» ACTION ITEM:
Images should not appear in the copy, yet every line of the listing below must be printed exactly.

Segment Start: AVAILABLE DATA

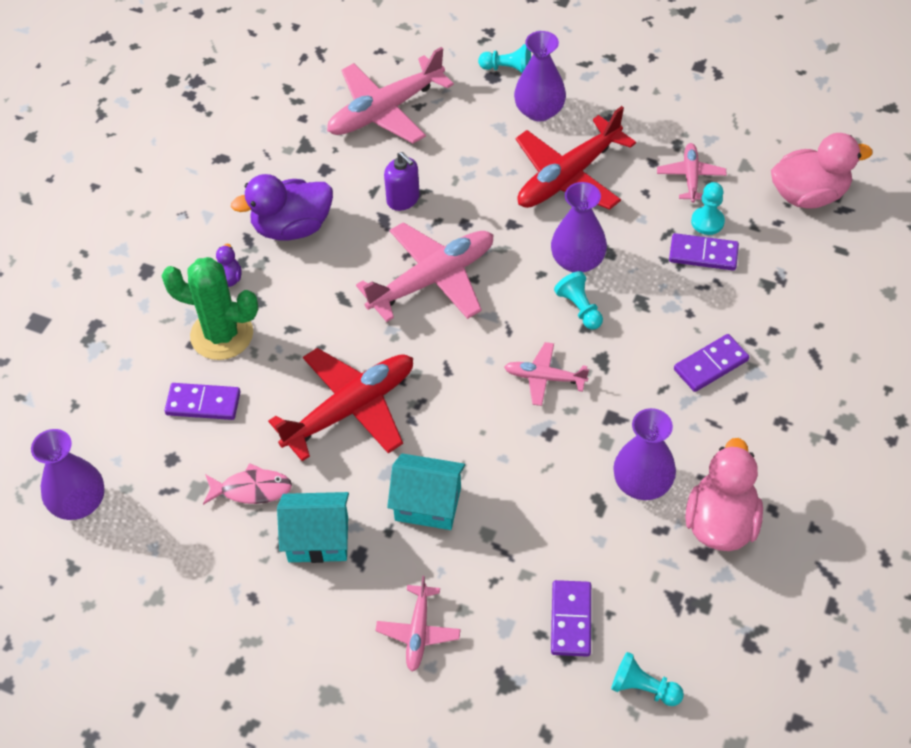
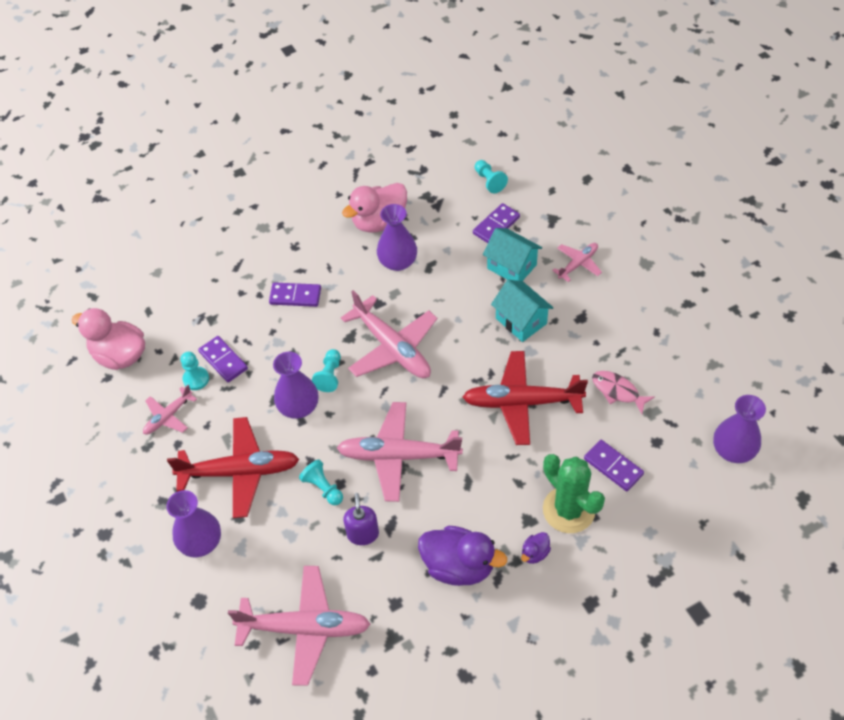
camera: 140 degrees left, 0 degrees up
(318, 539) = (597, 340): turquoise house -> turquoise house (511, 266)
(507, 69) = (181, 600): turquoise pawn -> turquoise pawn (323, 488)
(545, 378) = (392, 347): pink plane -> pink plane, size x1.90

Segment End: AVAILABLE DATA

» WRITTEN RESPONSE:
camera: 140 degrees left, 0 degrees up
(318, 539) = (597, 340): turquoise house -> turquoise house (511, 266)
(507, 69) = (181, 600): turquoise pawn -> turquoise pawn (323, 488)
(545, 378) = (392, 347): pink plane -> pink plane, size x1.90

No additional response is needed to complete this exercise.